#### Source information:
________________

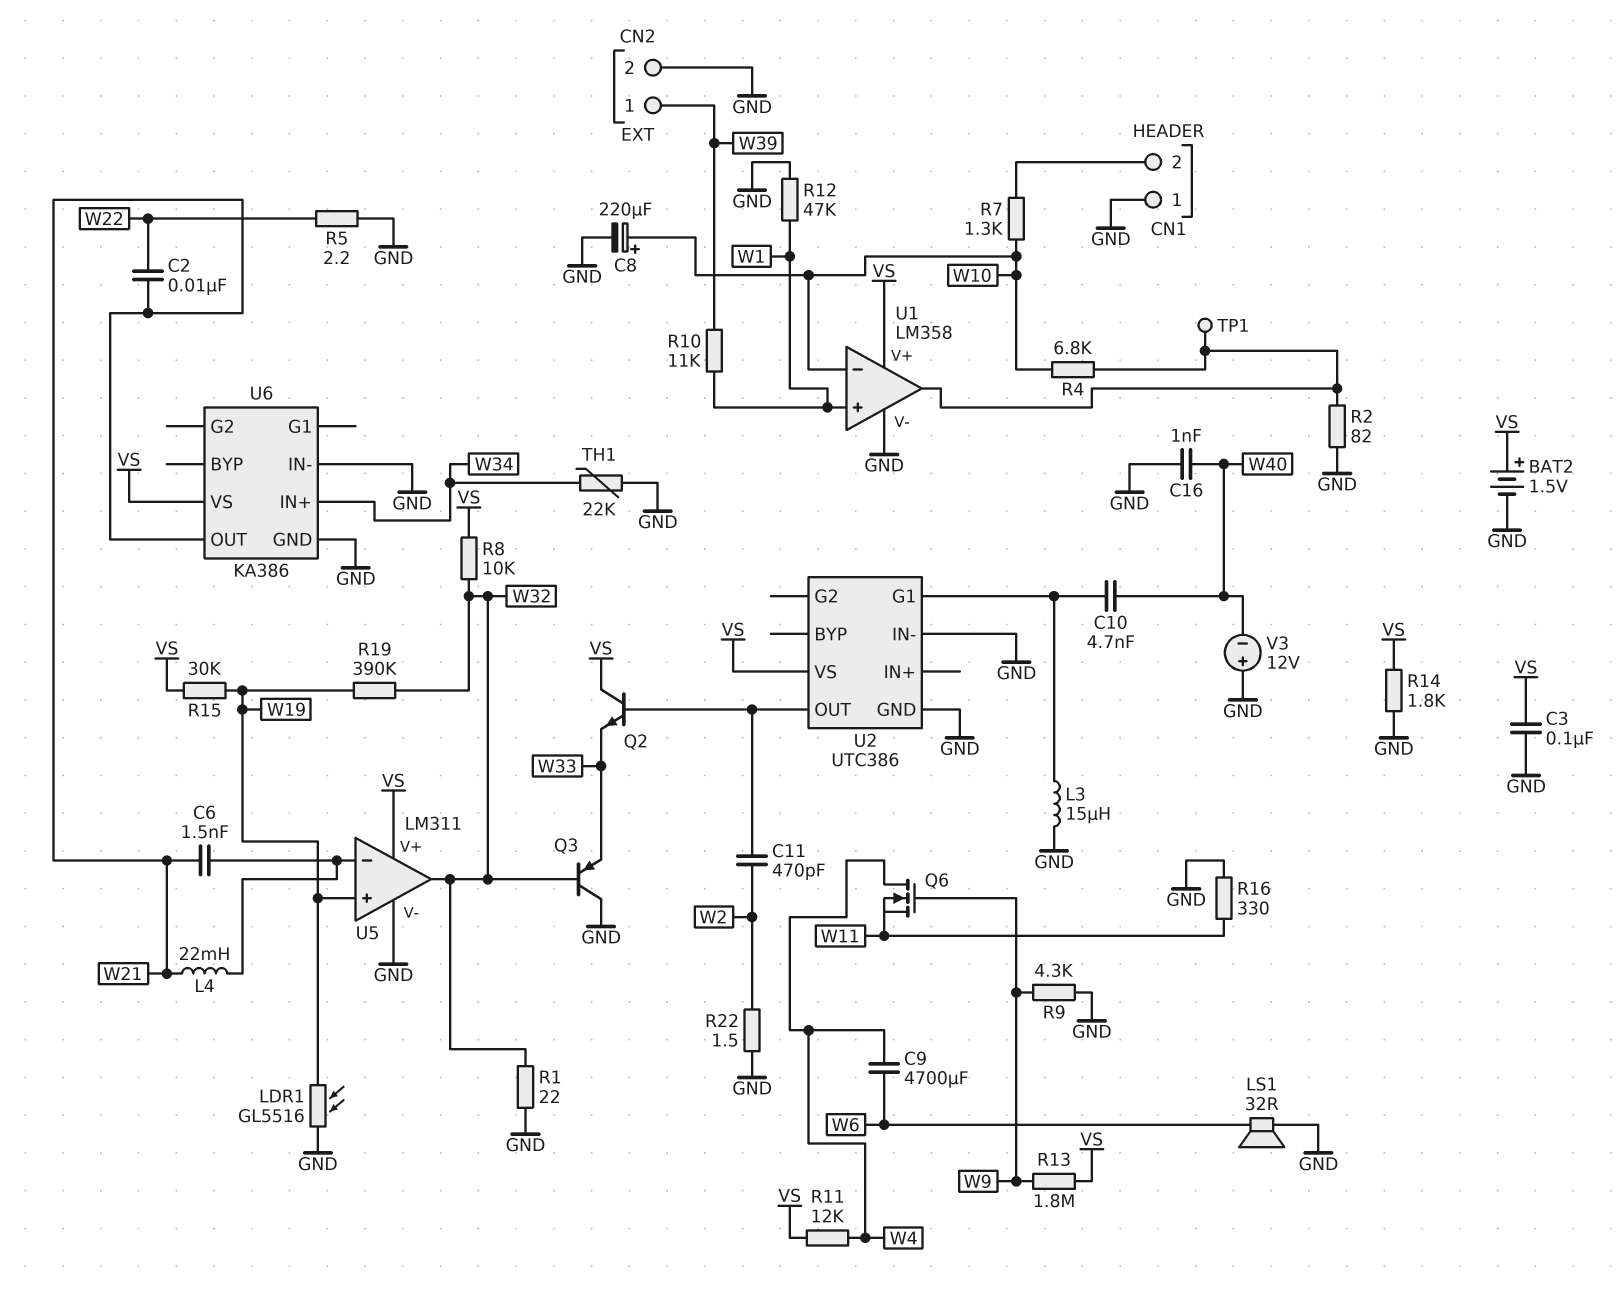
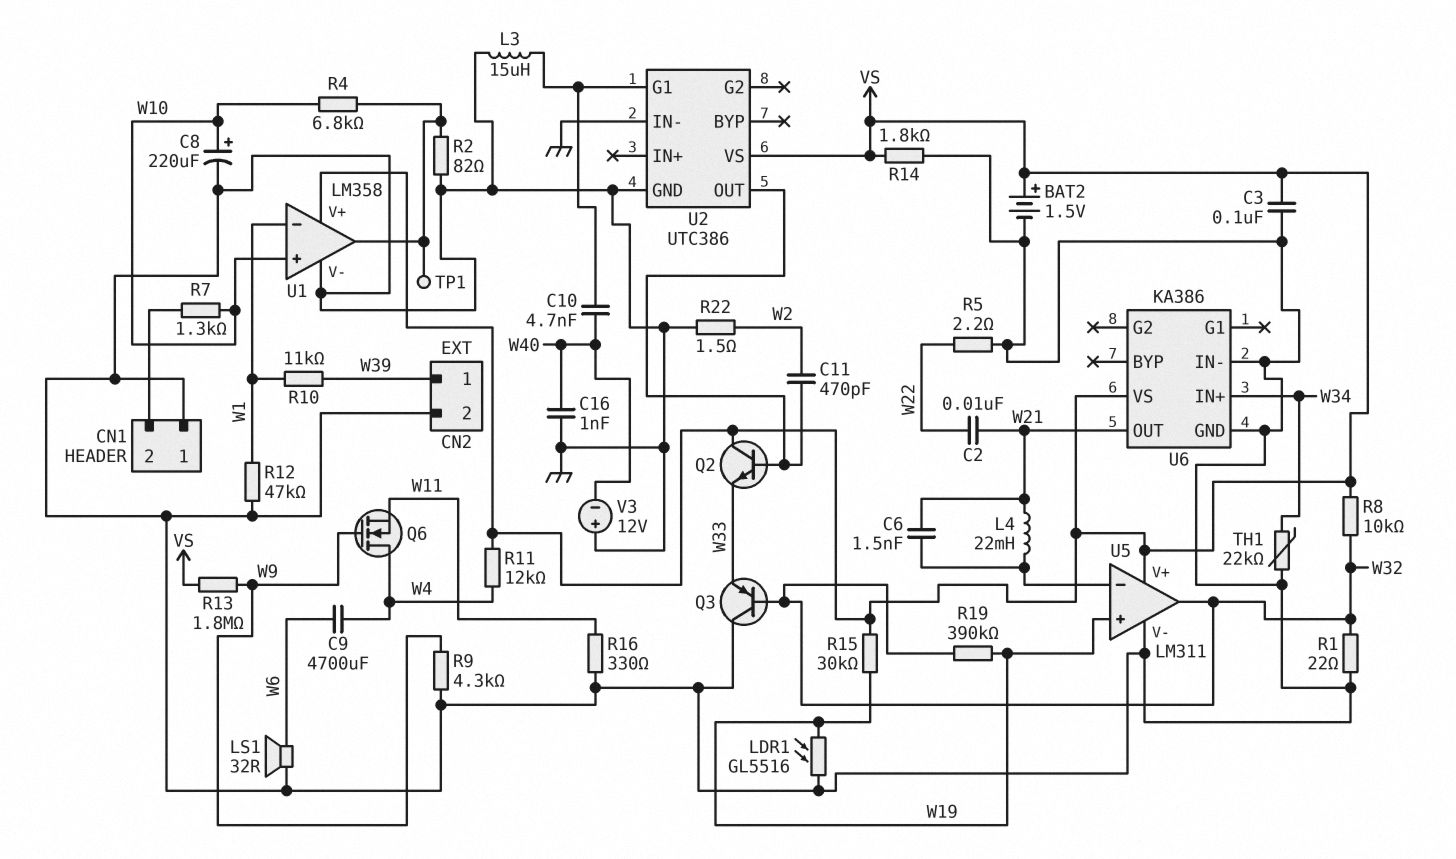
U1 pin in+: W1 -> W10
U1 pin in-: W10 -> W1

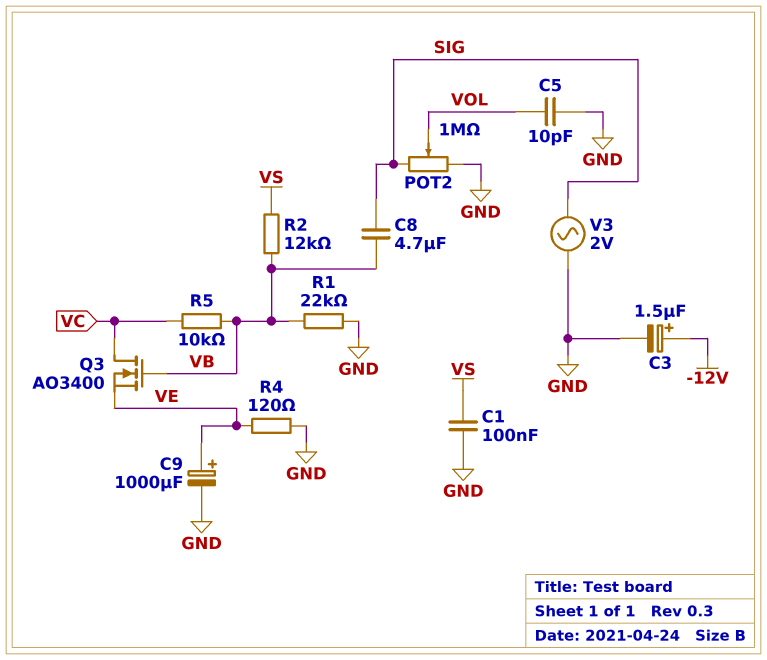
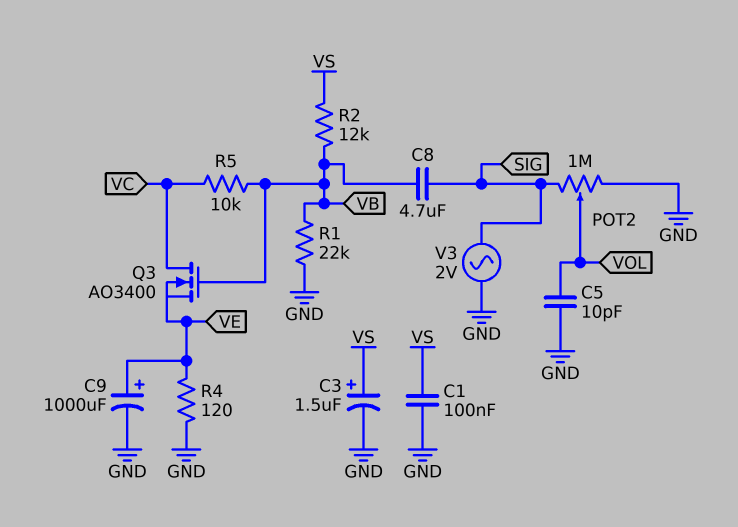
C3: 1.5uF (plus -12V, minus GND) -> 1.5uF (plus VS, minus GND)

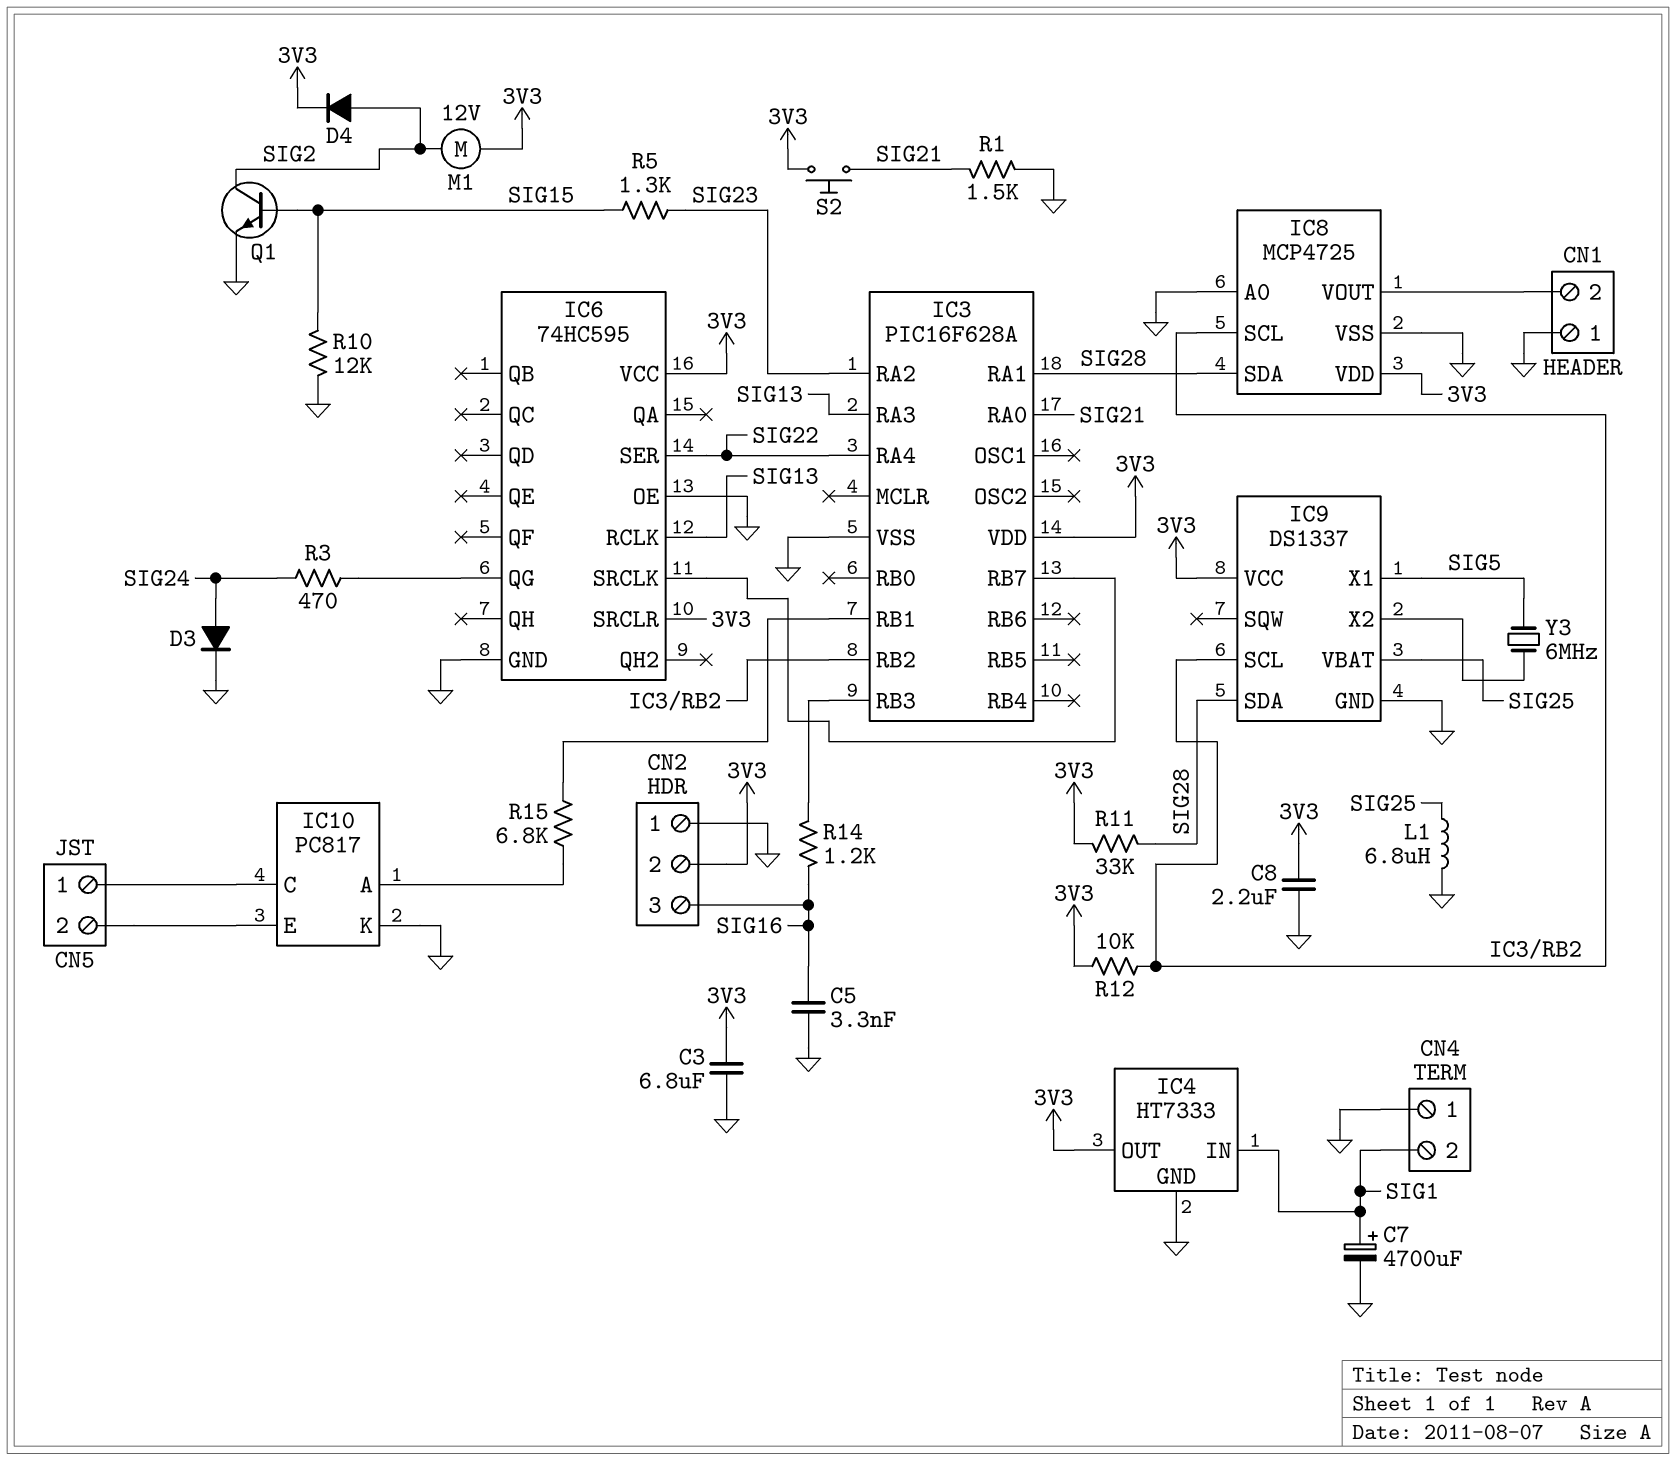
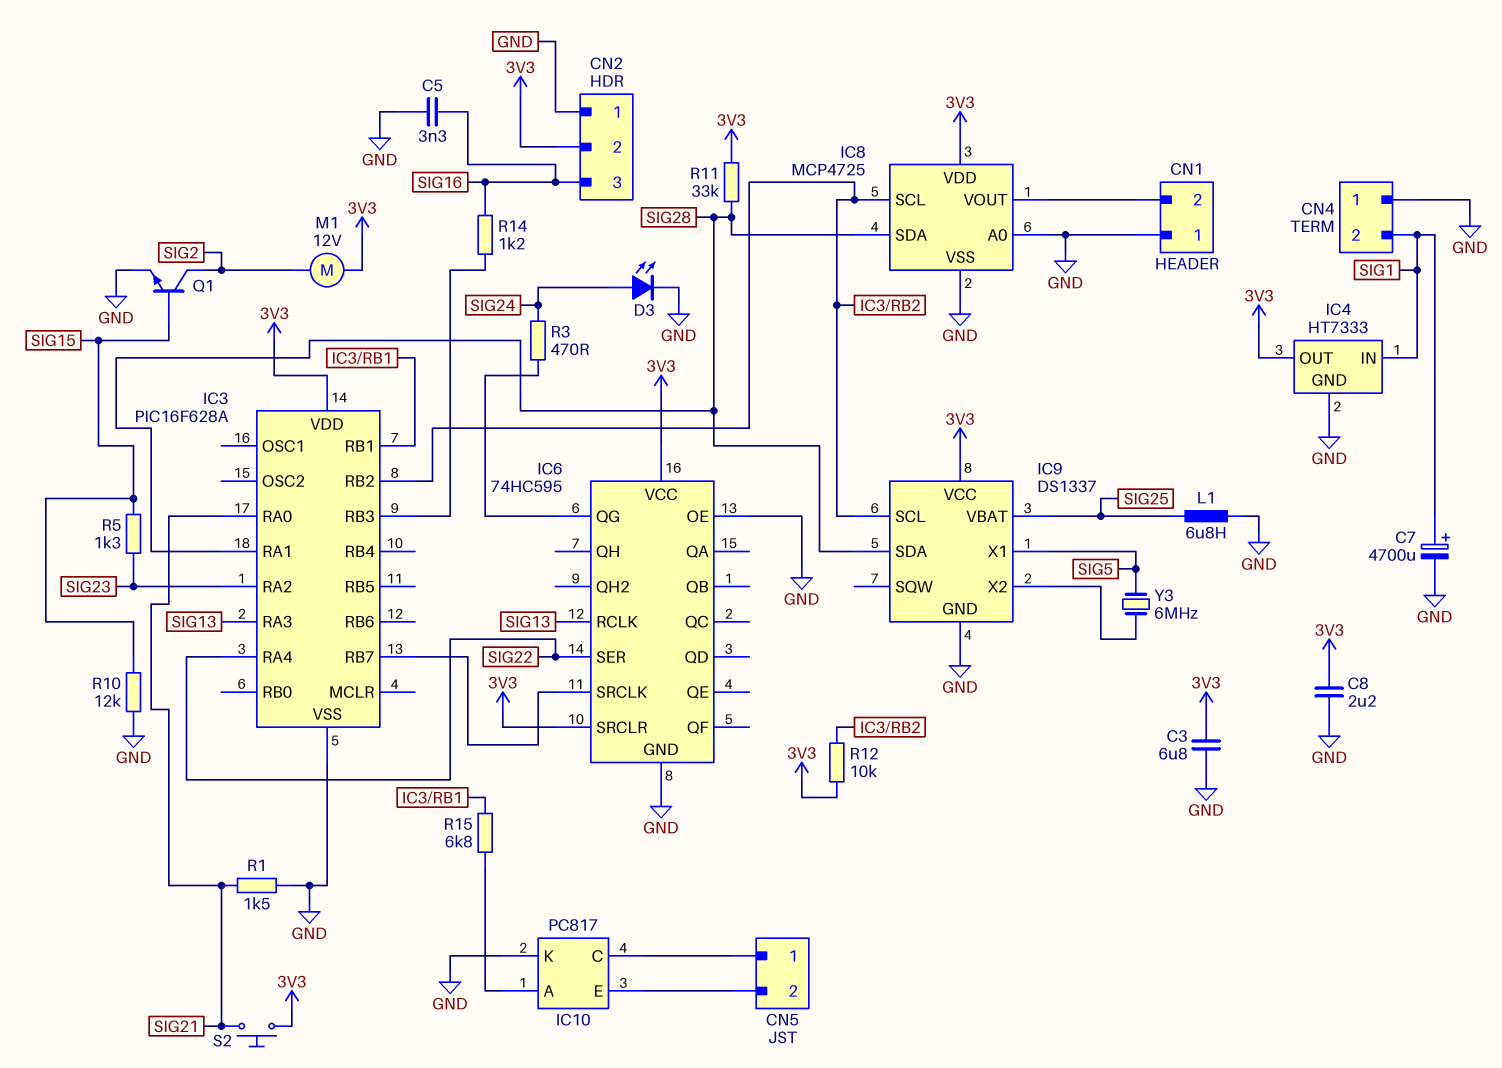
D3: diode (A SIG24, K GND) -> LED (A SIG24, K GND)
D4: diode (A SIG2, K 3V3) -> none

________________

From the line containing "C3: 1.5uF (plus" through the last line of the entries, copy each line exactly and only those, skipping all pictures.

#### Solution to this problem:
C3: 1.5uF (plus -12V, minus GND) -> 1.5uF (plus VS, minus GND)

D3: diode (A SIG24, K GND) -> LED (A SIG24, K GND)
D4: diode (A SIG2, K 3V3) -> none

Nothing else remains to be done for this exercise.